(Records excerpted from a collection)
.....

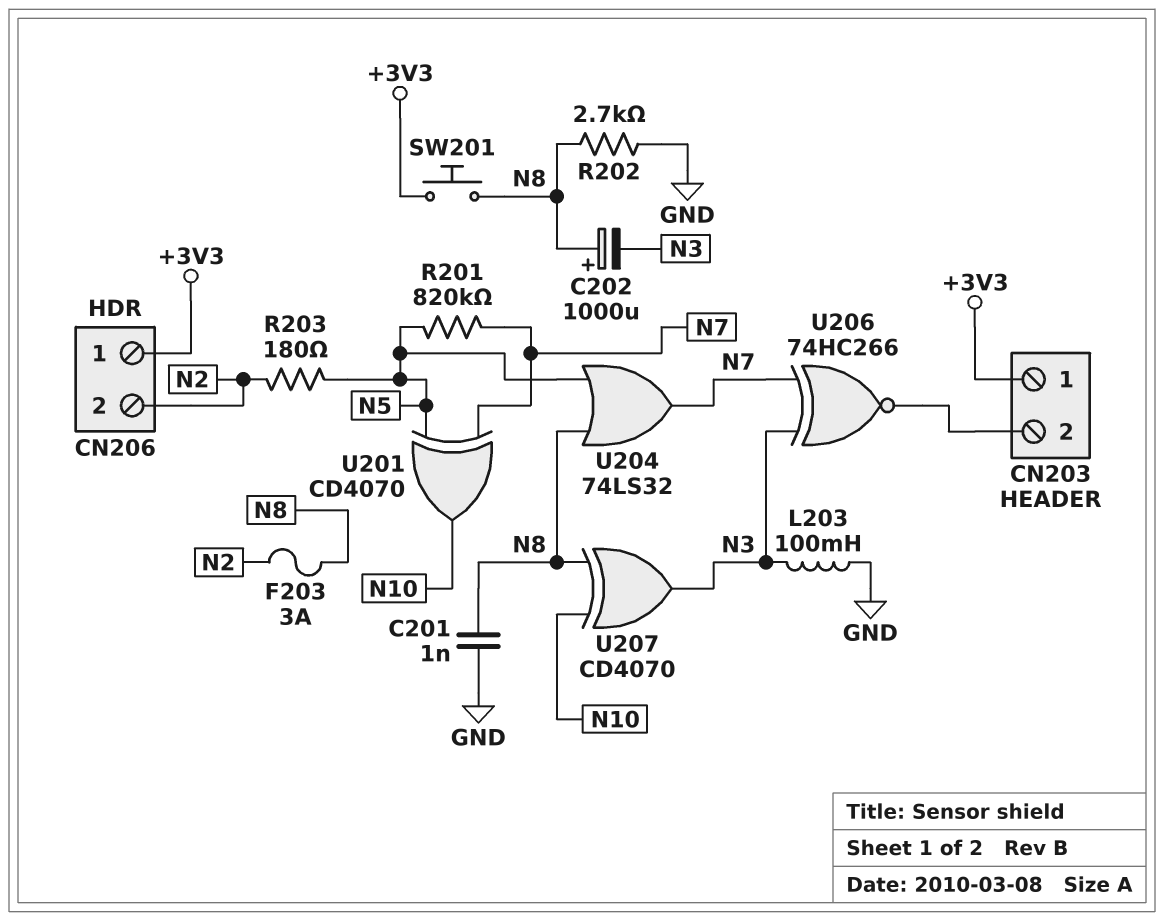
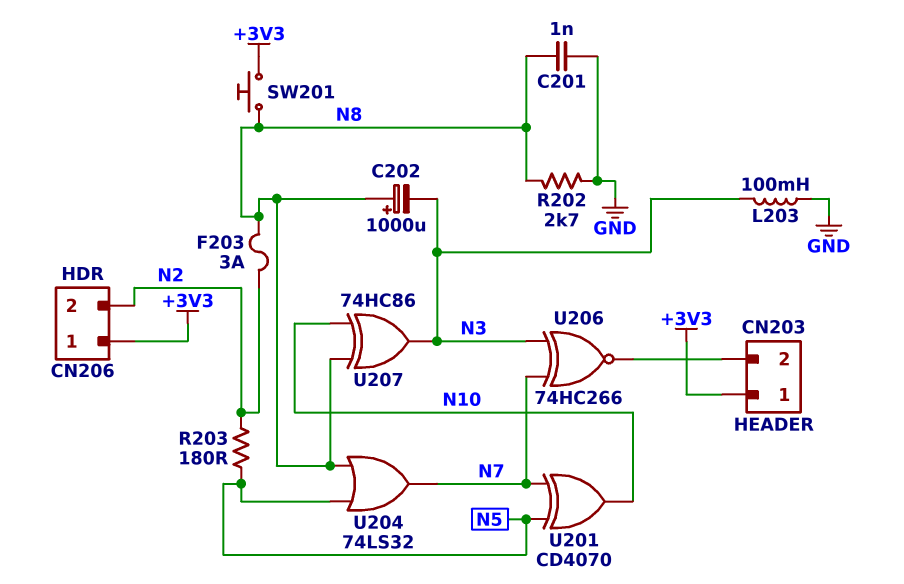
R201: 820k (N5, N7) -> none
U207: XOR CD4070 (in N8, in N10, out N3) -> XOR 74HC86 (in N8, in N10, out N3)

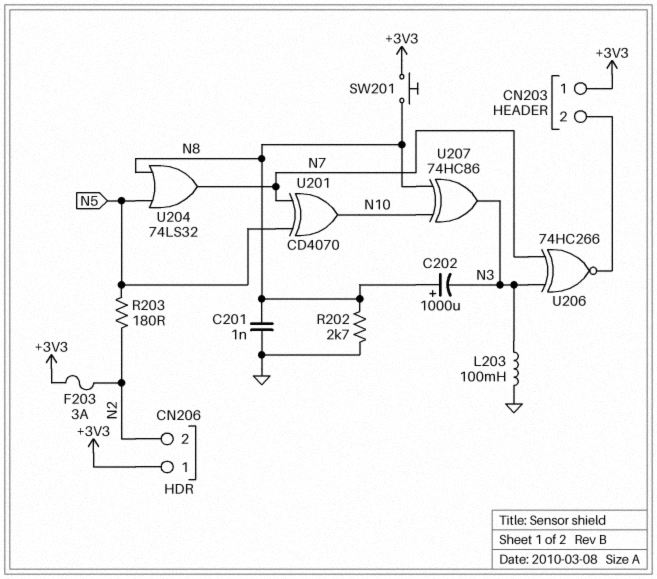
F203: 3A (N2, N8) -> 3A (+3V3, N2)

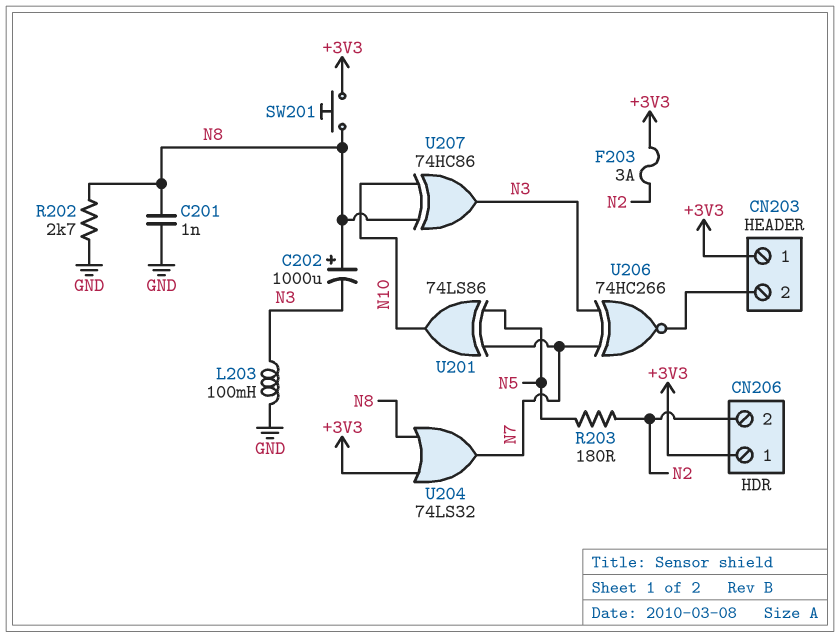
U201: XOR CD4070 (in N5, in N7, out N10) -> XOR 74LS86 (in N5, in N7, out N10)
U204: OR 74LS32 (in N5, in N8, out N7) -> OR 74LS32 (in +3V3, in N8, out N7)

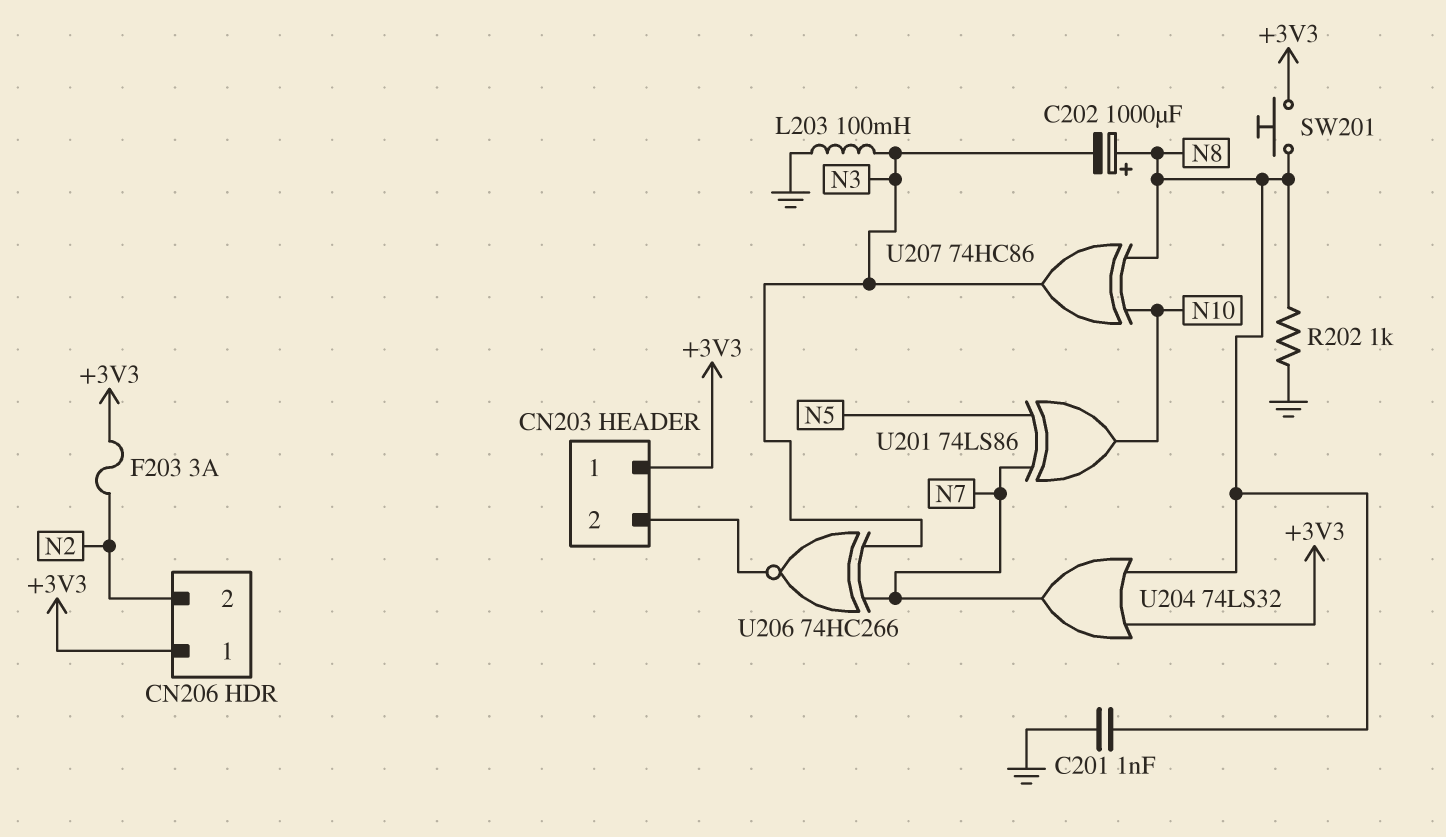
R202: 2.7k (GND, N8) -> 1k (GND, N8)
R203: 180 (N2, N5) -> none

.....

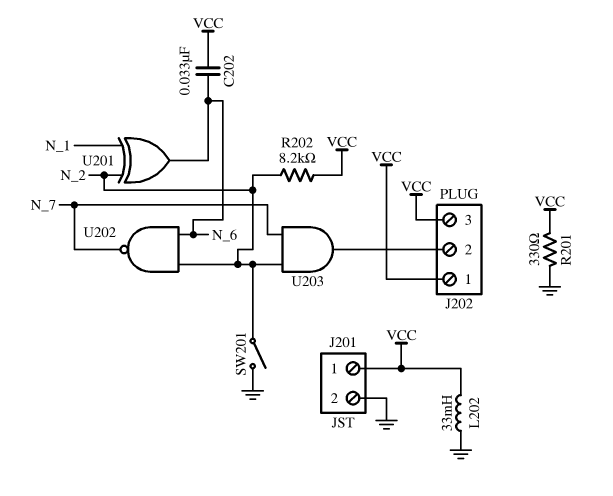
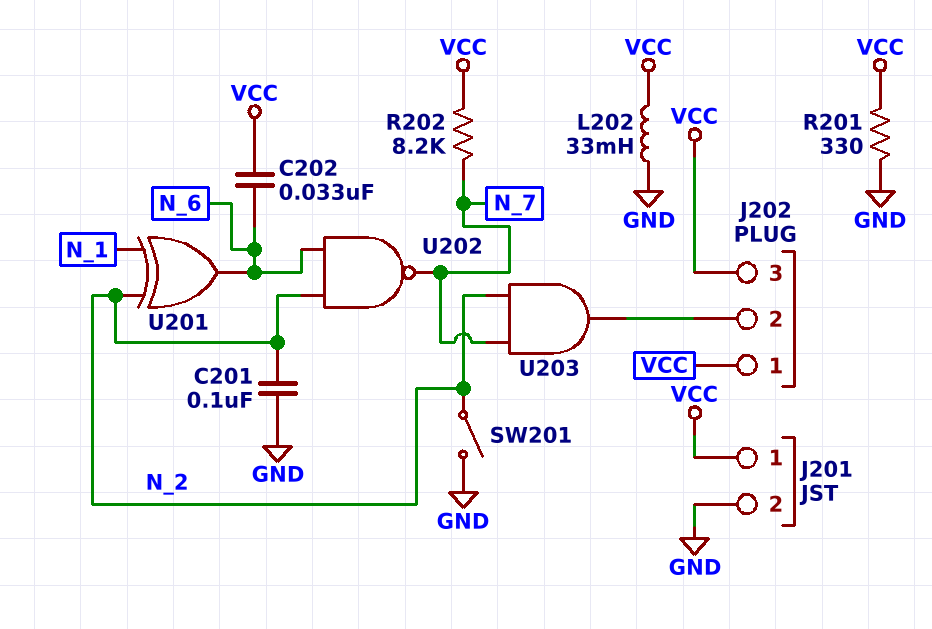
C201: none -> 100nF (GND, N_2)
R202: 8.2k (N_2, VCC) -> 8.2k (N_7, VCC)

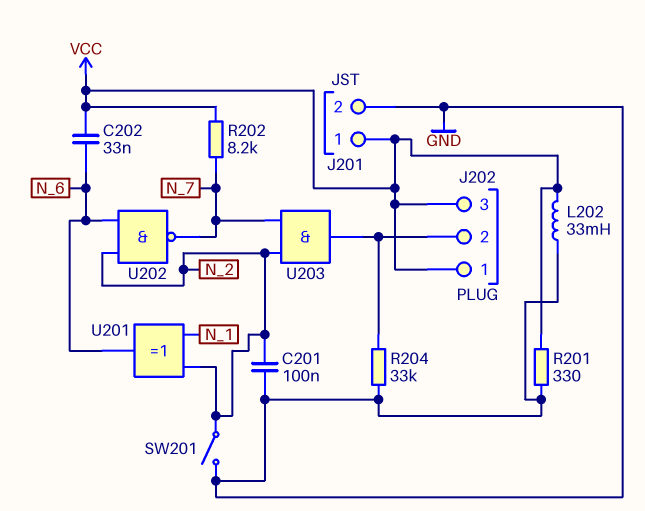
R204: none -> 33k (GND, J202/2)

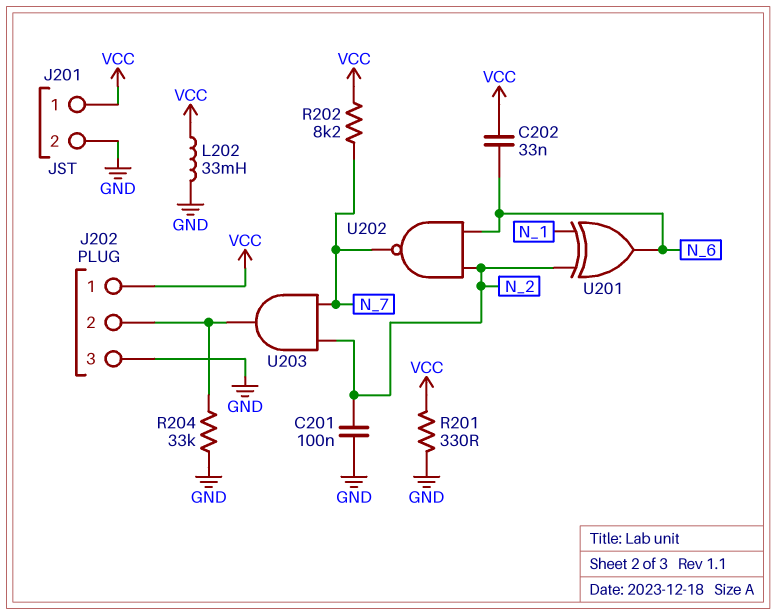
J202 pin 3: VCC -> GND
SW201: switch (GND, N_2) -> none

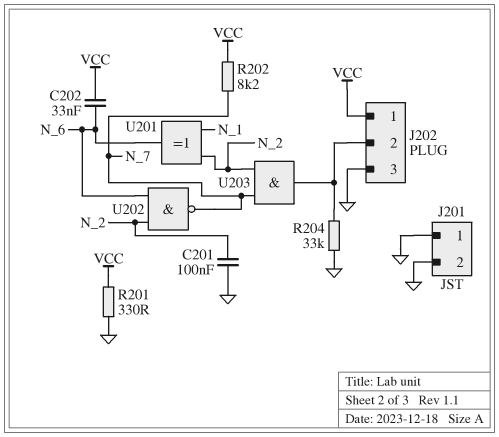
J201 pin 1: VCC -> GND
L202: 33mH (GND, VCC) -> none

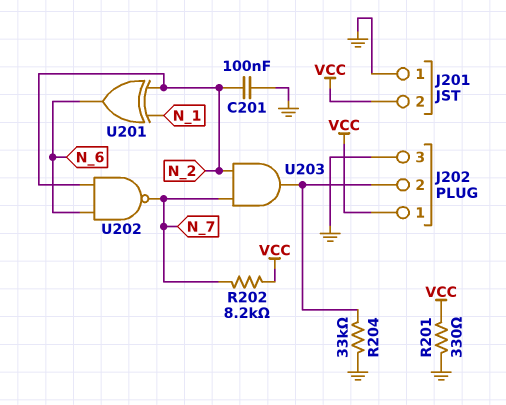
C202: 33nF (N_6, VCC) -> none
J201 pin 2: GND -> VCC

.....

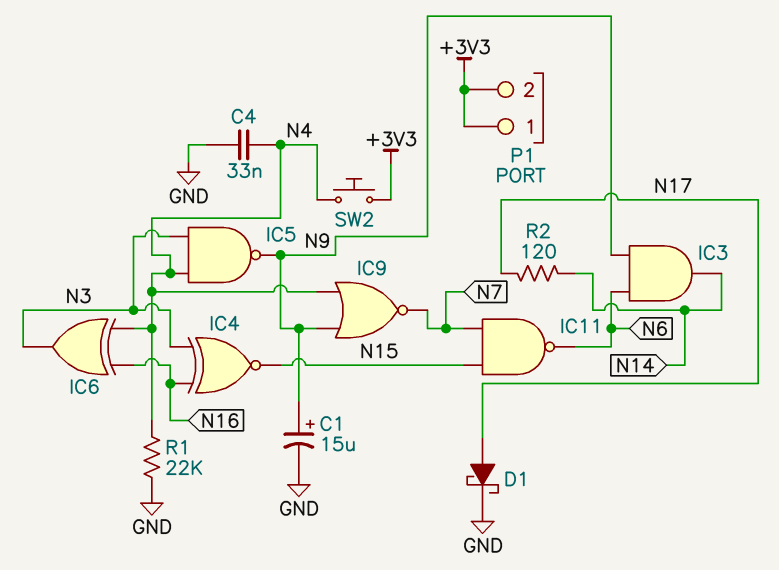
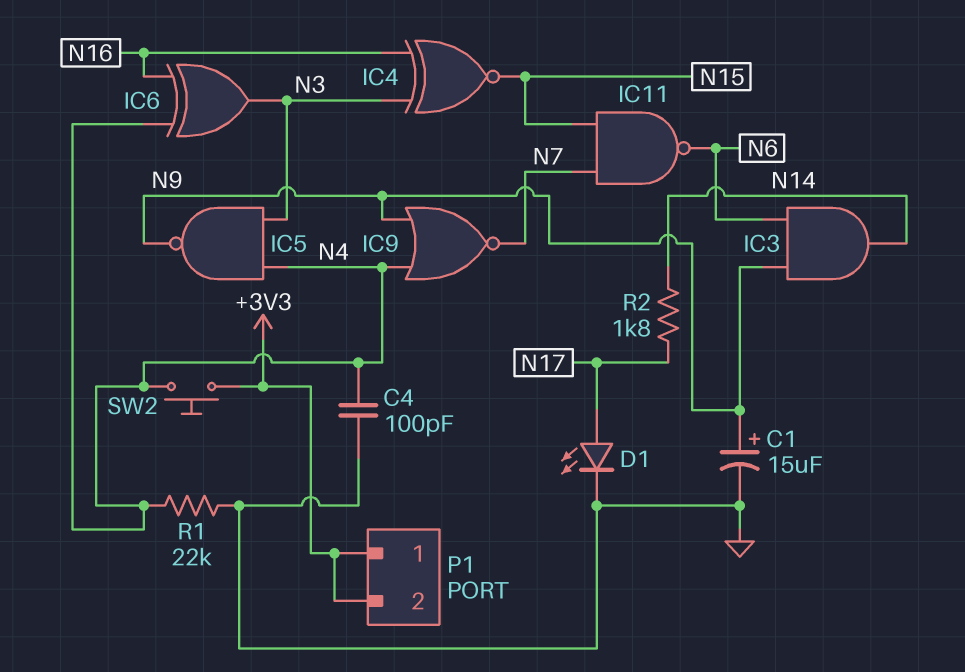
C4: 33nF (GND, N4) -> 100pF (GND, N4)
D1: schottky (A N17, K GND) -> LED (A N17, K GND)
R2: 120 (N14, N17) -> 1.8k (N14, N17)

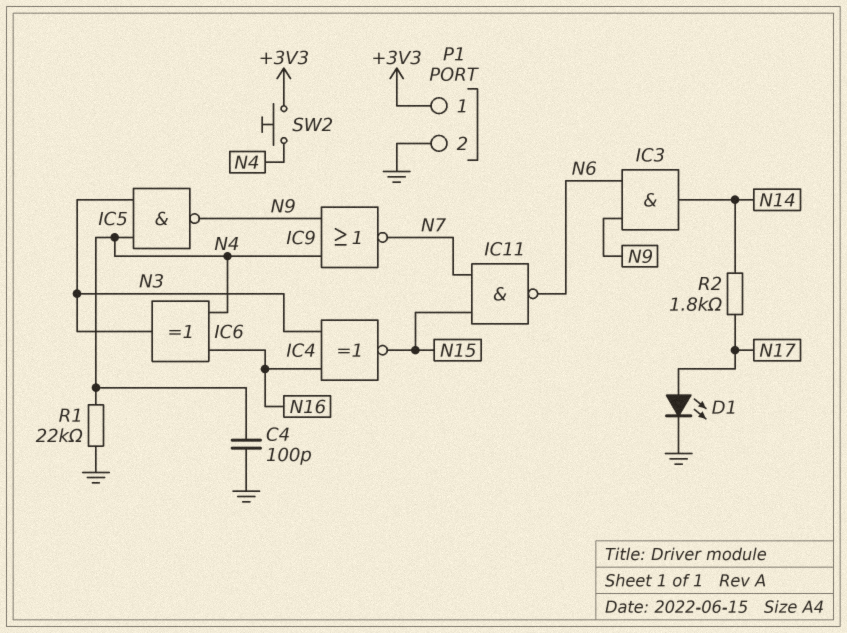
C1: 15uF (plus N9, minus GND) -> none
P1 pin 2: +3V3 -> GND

.....

### [EXERCISE OBJECTIVE]
Working from the entries above, reproduce exactly and only the lines beginning with the line that has "R2: 120 (N14, N17) -> 1.8k (N14, N17)" and ending with the line that has "P1 pin 2: +3V3 -> GND"; omit all pictures.

### [RESULT OF THIS TASK]
R2: 120 (N14, N17) -> 1.8k (N14, N17)

C1: 15uF (plus N9, minus GND) -> none
P1 pin 2: +3V3 -> GND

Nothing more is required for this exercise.